(The data begins)

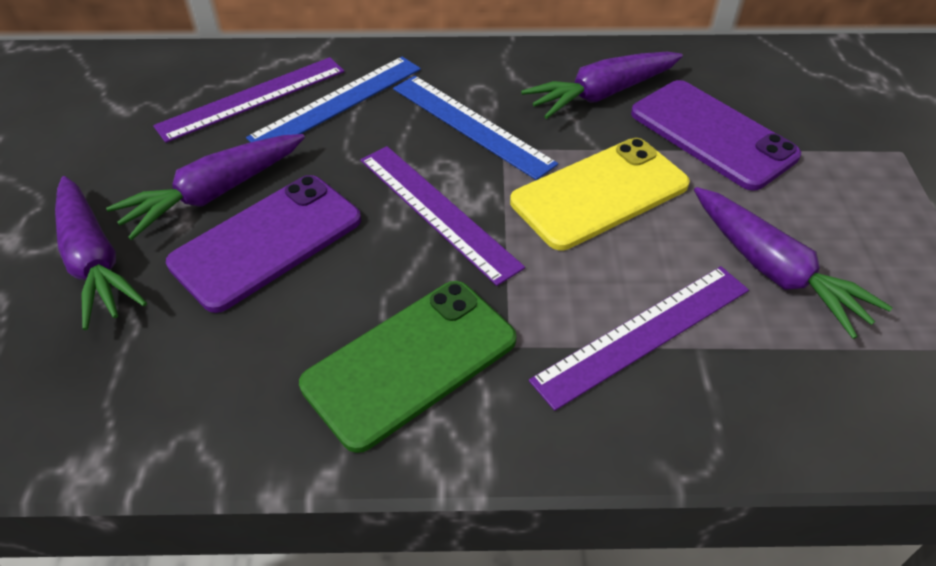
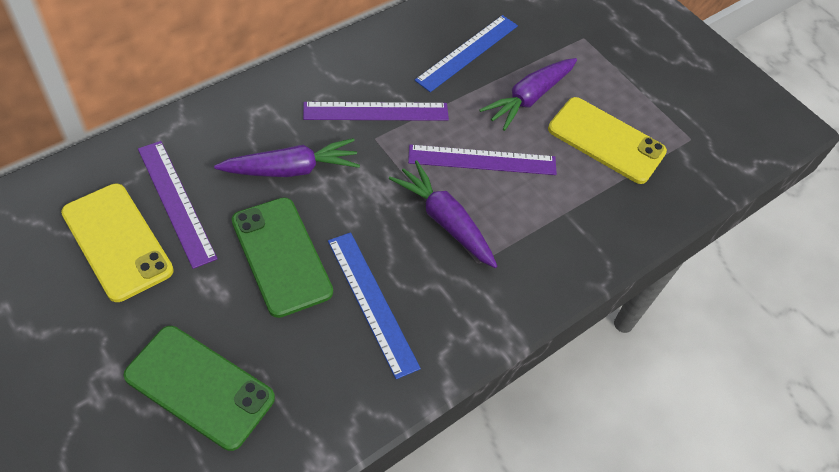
green phone: 1 -> 2
purple carrot: 4 -> 3
purple phone: 2 -> 0
yellow phone: 1 -> 2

(The data ends)

**What is needed**
Extract every line containing the string "phone" from the material.

**Answer area**
green phone: 1 -> 2
purple phone: 2 -> 0
yellow phone: 1 -> 2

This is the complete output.